Items listed in a dataset:
--- --- ---

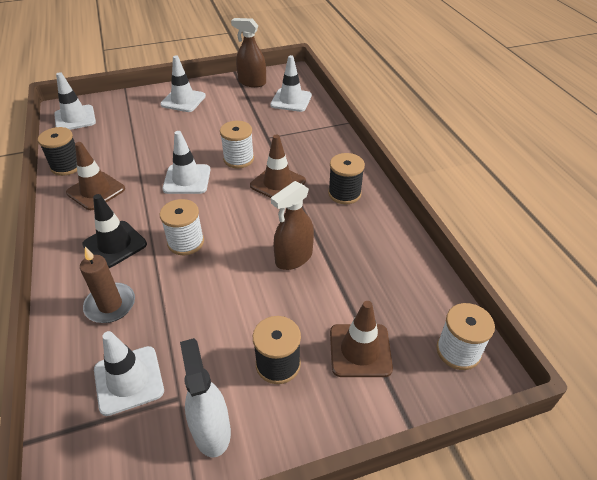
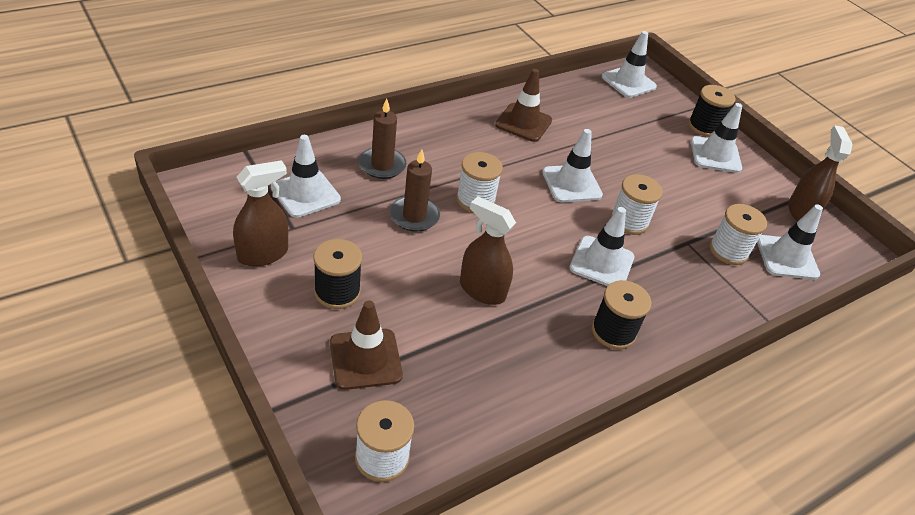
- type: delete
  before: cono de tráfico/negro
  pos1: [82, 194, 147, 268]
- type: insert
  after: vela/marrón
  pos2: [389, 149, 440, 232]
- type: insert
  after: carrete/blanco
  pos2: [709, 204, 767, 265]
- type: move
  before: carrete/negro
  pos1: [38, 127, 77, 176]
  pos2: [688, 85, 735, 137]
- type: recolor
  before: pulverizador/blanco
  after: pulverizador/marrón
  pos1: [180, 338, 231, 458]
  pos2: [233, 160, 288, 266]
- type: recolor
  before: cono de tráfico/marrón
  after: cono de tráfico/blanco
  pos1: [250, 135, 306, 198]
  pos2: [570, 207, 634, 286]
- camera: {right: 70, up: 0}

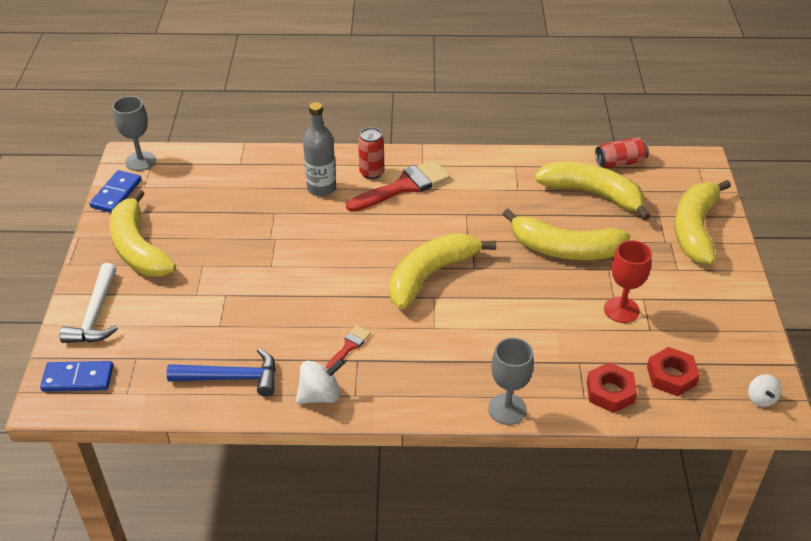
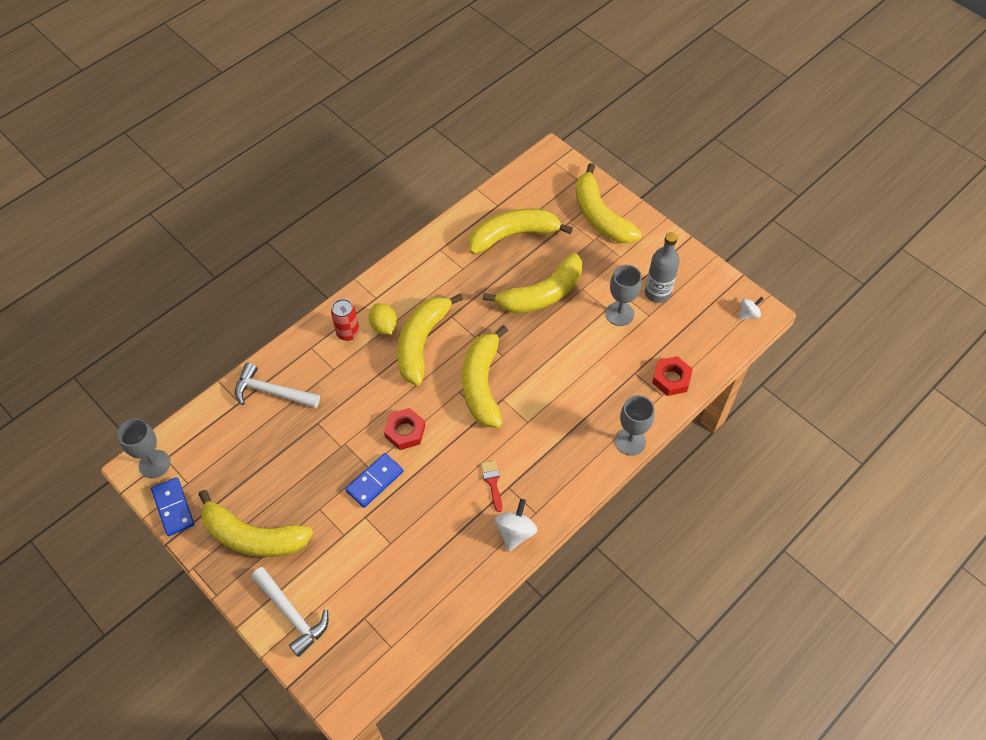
- type: delete
  before: martillo/azul
  pos1: [167, 348, 276, 397]
- type: delete
  before: lata/rojo
  pos1: [595, 137, 649, 168]
- type: insert
  after: martillo/blanco
  pos2: [235, 362, 320, 408]
- type: insert
  after: plátano/amarillo
  pos2: [397, 293, 463, 385]
- type: move
  before: ficha de dominó/azul
  pos1: [40, 361, 113, 392]
  pos2: [345, 453, 403, 508]
- type: move
  before: botella/gris
  pos1: [303, 102, 336, 197]
  pos2: [645, 232, 680, 303]
- type: move
  before: tuerca/rojo
  pos1: [647, 347, 700, 396]
  pos2: [384, 408, 425, 450]
- type: replace
  before: pincel/rojo
  after: limón/amarillo
  pos1: [346, 160, 450, 212]
  pos2: [369, 303, 397, 335]
- type: recolor
  before: copa/rojo
  after: copa/gris
  pos1: [604, 240, 652, 323]
  pos2: [606, 265, 642, 326]
- type: rotate
  before: peonza/blanco
  pos1: [748, 374, 782, 407]
  pos2: [739, 297, 764, 320]
  turn: -75
- camera: {right: -45, up: 15}

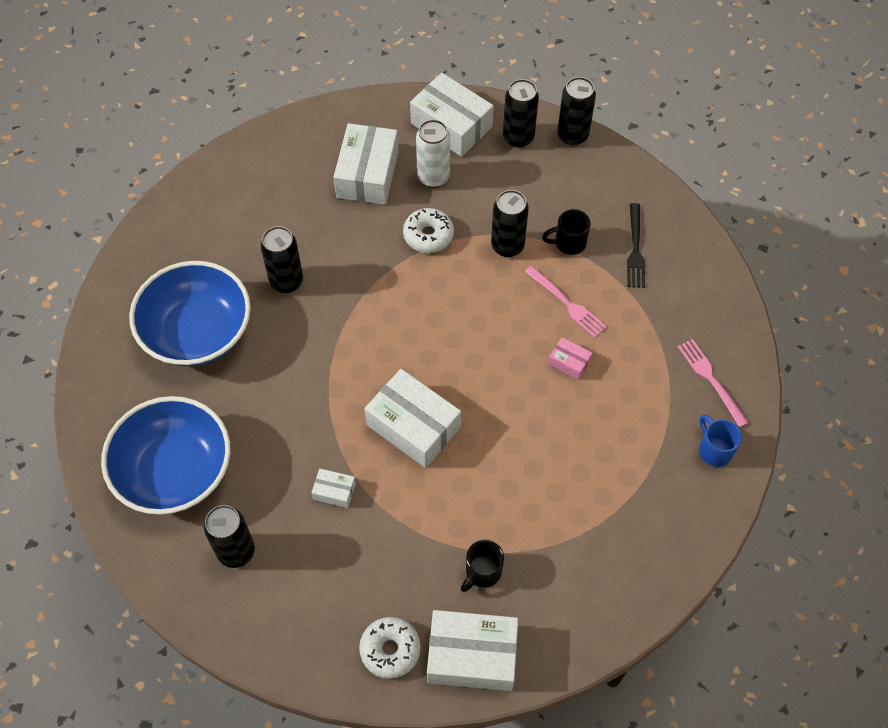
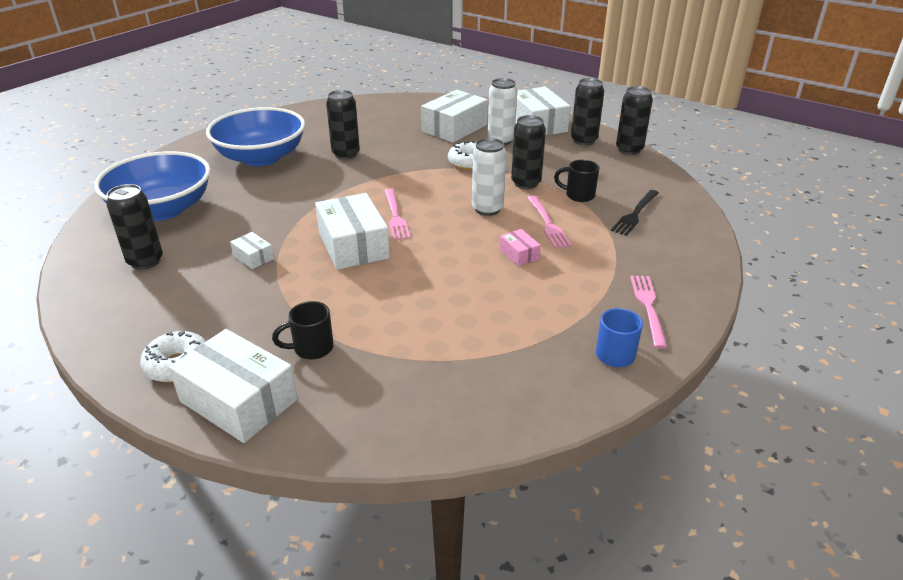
- type: insert
  after: tenedor/rosa
  pos2: [384, 189, 410, 240]
- type: insert
  after: lata/blanco
  pos2: [472, 138, 506, 216]
- camera: {right: 30, up: -25}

--- --- ---

*Exercise objective*
Exclude all pictures and reproduce verbatim the lines running from the line that contains "before: lata/rojo" to the end of the data above, both ends included.

*Completed exercise*
  before: lata/rojo
  pos1: [595, 137, 649, 168]
- type: insert
  after: martillo/blanco
  pos2: [235, 362, 320, 408]
- type: insert
  after: plátano/amarillo
  pos2: [397, 293, 463, 385]
- type: move
  before: ficha de dominó/azul
  pos1: [40, 361, 113, 392]
  pos2: [345, 453, 403, 508]
- type: move
  before: botella/gris
  pos1: [303, 102, 336, 197]
  pos2: [645, 232, 680, 303]
- type: move
  before: tuerca/rojo
  pos1: [647, 347, 700, 396]
  pos2: [384, 408, 425, 450]
- type: replace
  before: pincel/rojo
  after: limón/amarillo
  pos1: [346, 160, 450, 212]
  pos2: [369, 303, 397, 335]
- type: recolor
  before: copa/rojo
  after: copa/gris
  pos1: [604, 240, 652, 323]
  pos2: [606, 265, 642, 326]
- type: rotate
  before: peonza/blanco
  pos1: [748, 374, 782, 407]
  pos2: [739, 297, 764, 320]
  turn: -75
- camera: {right: -45, up: 15}

- type: insert
  after: tenedor/rosa
  pos2: [384, 189, 410, 240]
- type: insert
  after: lata/blanco
  pos2: [472, 138, 506, 216]
- camera: {right: 30, up: -25}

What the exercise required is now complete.